▶ [Exercise aim] Leave out all lines before the one containing "(220, 156) = (820, 484): yellow lemon -> none", and copy that line and all the rest below it exactly.

▶ [Data]
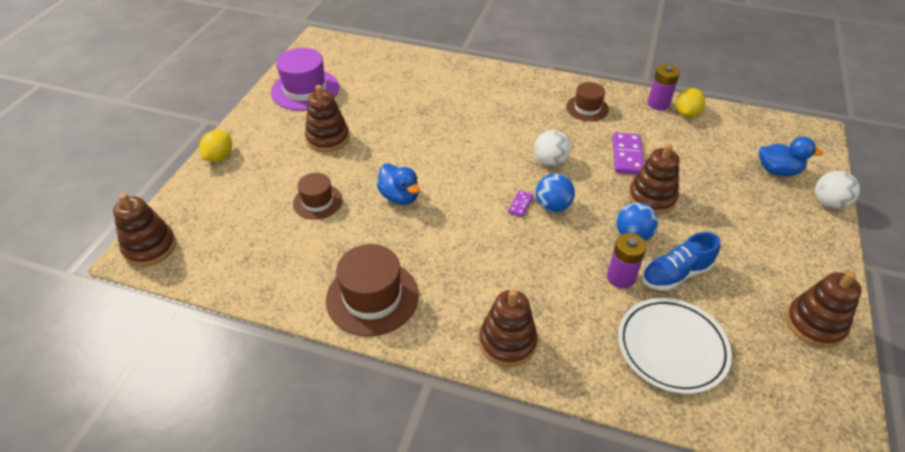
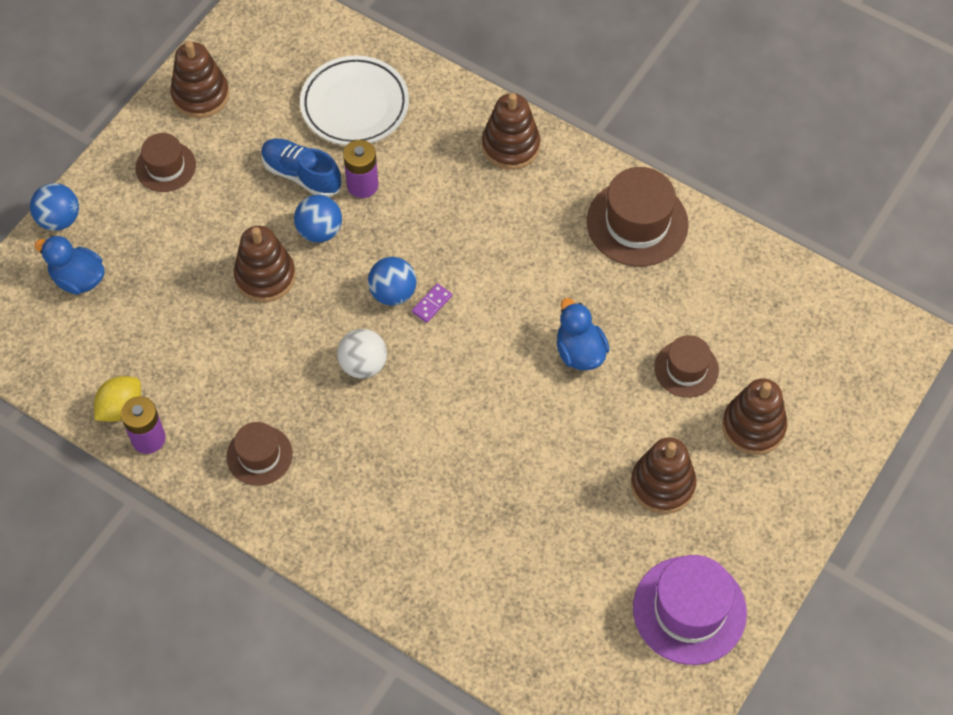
camera: 165 degrees left, 15 degrees up
(150, 247) = (892, 346): brown stacking toy -> brown stacking toy (753, 426)
(220, 156) = (820, 484): yellow lemon -> none
(627, 155) = (255, 350): purple domino -> none
(676, 274) = (301, 175): blue shoe -> blue shoe turned 135 degrees counterclockwise
(788, 256) = (165, 166): none -> brown hat
(828, 203) = (59, 219): white ball -> blue ball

▶ [Written solution]
(220, 156) = (820, 484): yellow lemon -> none
(627, 155) = (255, 350): purple domino -> none
(676, 274) = (301, 175): blue shoe -> blue shoe turned 135 degrees counterclockwise
(788, 256) = (165, 166): none -> brown hat
(828, 203) = (59, 219): white ball -> blue ball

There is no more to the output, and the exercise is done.